* **Stored data entries**:
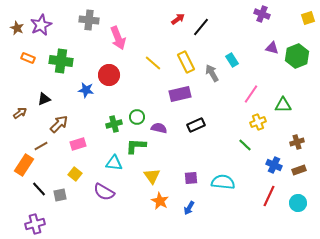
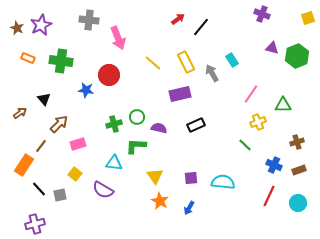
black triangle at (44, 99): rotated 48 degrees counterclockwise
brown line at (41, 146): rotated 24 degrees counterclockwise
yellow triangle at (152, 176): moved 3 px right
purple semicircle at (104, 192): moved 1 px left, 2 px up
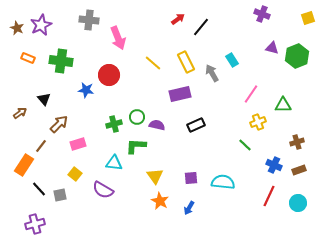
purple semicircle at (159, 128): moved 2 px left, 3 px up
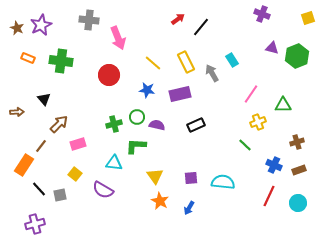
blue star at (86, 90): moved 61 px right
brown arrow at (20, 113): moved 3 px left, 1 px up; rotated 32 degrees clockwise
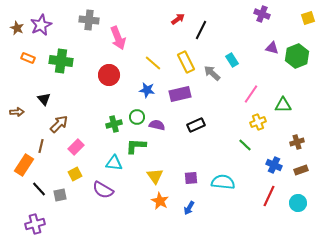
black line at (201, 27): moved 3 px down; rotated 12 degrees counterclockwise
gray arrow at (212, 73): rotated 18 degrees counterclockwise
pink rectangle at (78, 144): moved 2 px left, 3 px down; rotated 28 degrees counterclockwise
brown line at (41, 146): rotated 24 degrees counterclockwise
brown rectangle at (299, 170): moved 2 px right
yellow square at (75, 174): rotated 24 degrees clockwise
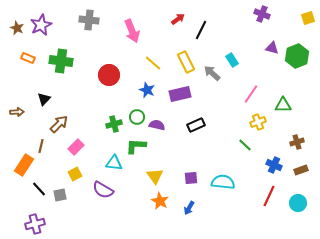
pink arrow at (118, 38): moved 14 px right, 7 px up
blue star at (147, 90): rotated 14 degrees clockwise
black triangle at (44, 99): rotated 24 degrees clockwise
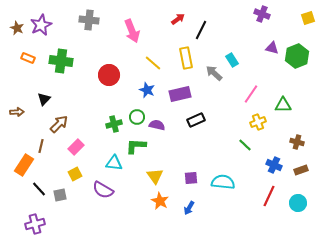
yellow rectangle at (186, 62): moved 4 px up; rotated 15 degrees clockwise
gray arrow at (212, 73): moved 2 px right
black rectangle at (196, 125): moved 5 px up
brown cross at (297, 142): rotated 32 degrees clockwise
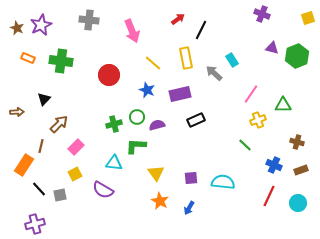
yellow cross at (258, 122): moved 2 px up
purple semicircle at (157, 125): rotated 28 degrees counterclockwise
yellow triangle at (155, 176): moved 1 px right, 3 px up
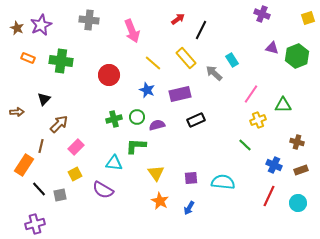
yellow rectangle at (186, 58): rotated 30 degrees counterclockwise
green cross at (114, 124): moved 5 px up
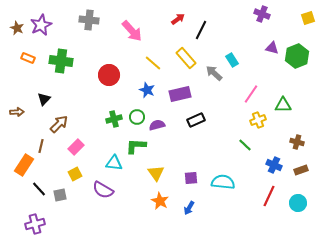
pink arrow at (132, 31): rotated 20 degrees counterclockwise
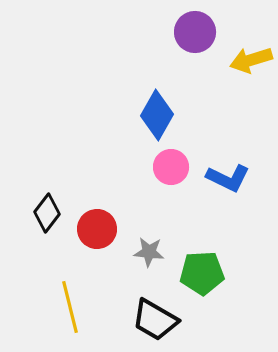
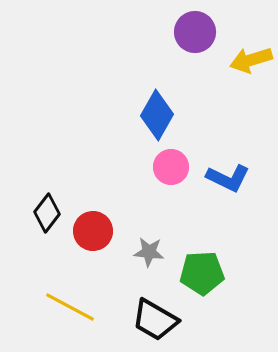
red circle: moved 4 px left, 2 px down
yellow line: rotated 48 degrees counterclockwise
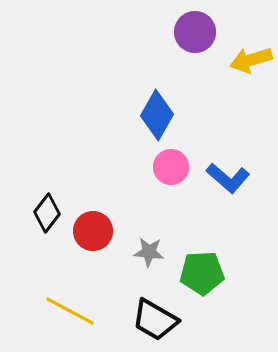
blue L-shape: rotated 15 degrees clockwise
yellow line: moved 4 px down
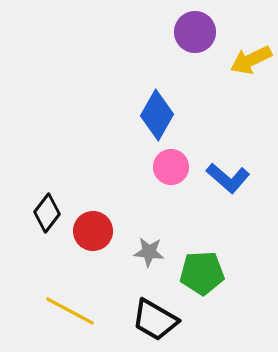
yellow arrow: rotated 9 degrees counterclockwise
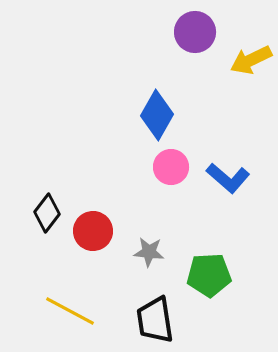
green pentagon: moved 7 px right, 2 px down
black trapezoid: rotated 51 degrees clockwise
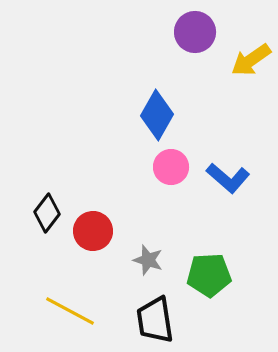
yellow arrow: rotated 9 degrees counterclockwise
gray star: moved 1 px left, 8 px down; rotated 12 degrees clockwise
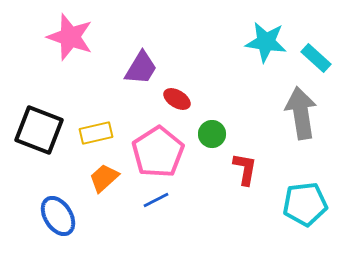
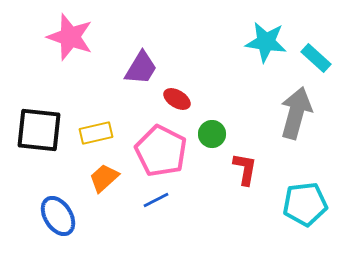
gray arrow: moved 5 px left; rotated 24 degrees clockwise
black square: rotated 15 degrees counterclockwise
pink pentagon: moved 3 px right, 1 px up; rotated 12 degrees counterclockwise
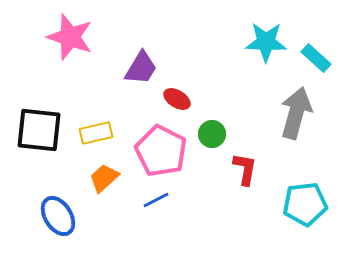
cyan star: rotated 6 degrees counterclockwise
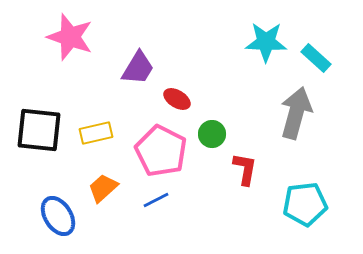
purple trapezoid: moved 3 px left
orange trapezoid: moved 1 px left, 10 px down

...

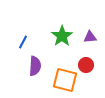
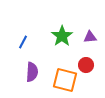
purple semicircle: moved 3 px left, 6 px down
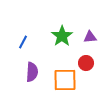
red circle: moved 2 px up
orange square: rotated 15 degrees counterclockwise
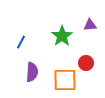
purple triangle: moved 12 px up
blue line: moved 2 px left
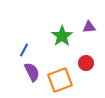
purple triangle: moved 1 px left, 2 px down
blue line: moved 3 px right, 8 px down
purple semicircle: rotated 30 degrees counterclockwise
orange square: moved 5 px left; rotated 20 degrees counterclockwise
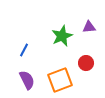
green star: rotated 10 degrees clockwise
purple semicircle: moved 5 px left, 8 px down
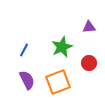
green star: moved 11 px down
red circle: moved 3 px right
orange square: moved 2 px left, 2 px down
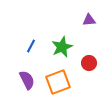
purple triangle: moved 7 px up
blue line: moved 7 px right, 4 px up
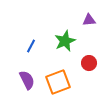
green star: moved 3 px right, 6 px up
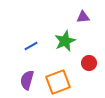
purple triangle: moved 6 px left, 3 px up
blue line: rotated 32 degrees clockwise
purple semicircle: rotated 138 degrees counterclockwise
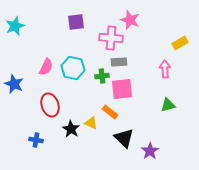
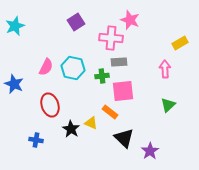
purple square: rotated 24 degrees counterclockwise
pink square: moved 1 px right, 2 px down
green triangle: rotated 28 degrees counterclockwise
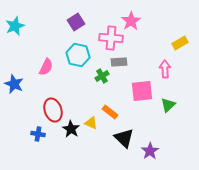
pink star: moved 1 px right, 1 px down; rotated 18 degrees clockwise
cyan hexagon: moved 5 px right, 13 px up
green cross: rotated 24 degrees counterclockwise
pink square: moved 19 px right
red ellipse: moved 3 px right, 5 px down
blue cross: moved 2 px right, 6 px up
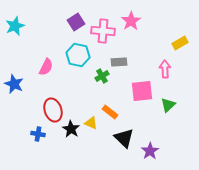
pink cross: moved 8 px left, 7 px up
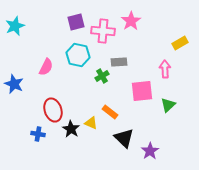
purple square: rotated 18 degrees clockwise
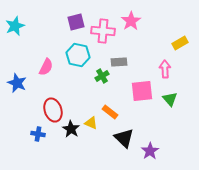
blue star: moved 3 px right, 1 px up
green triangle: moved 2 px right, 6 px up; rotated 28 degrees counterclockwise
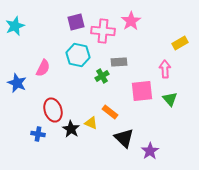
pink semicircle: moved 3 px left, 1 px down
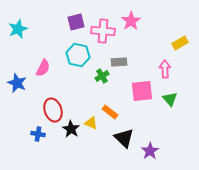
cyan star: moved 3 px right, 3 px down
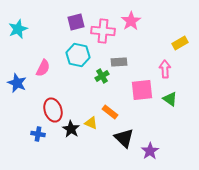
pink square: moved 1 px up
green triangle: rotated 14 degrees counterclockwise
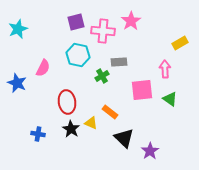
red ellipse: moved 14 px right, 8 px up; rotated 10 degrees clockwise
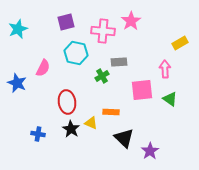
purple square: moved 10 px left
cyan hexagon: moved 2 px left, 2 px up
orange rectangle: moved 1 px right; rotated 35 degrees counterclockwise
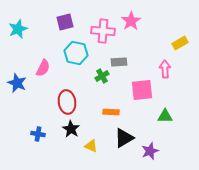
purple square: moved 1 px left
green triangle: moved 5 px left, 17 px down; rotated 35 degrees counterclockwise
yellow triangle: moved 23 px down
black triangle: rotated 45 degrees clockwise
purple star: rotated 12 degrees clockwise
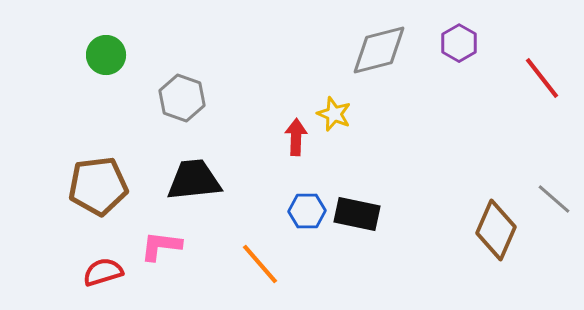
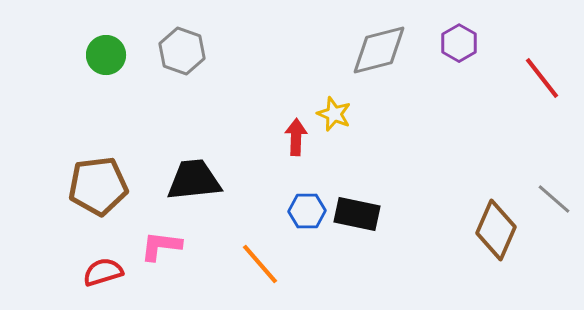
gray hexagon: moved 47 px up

* **Given exercise**: Copy the listing starting at the line that contains "purple semicircle at (159, 128): moved" and ending at the line that contains "yellow triangle at (155, 176): moved", substituting "anticlockwise" for "counterclockwise" wherever it occurs and keeping everything else the same. Omit the picture lines from your copy.

* **Exercise result**:
purple semicircle at (159, 128): moved 2 px left, 3 px up
blue star at (86, 90): moved 61 px right
brown arrow at (20, 113): moved 3 px left, 1 px up; rotated 32 degrees clockwise
black line at (201, 27): moved 3 px down; rotated 12 degrees anticlockwise
gray arrow at (212, 73): rotated 18 degrees anticlockwise
pink rectangle at (78, 144): moved 2 px left, 3 px down; rotated 28 degrees anticlockwise
brown line at (41, 146): rotated 24 degrees anticlockwise
brown rectangle at (299, 170): moved 2 px right
yellow square at (75, 174): rotated 24 degrees clockwise
pink arrow at (118, 38): moved 14 px right, 7 px up
blue star at (147, 90): rotated 14 degrees clockwise
black triangle at (44, 99): rotated 24 degrees clockwise
yellow rectangle at (186, 62): moved 4 px up; rotated 15 degrees clockwise
gray arrow at (212, 73): moved 2 px right
black rectangle at (196, 125): moved 5 px up
brown cross at (297, 142): rotated 32 degrees clockwise
yellow cross at (258, 122): moved 2 px up
purple semicircle at (157, 125): rotated 28 degrees anticlockwise
yellow triangle at (155, 176): moved 1 px right, 3 px up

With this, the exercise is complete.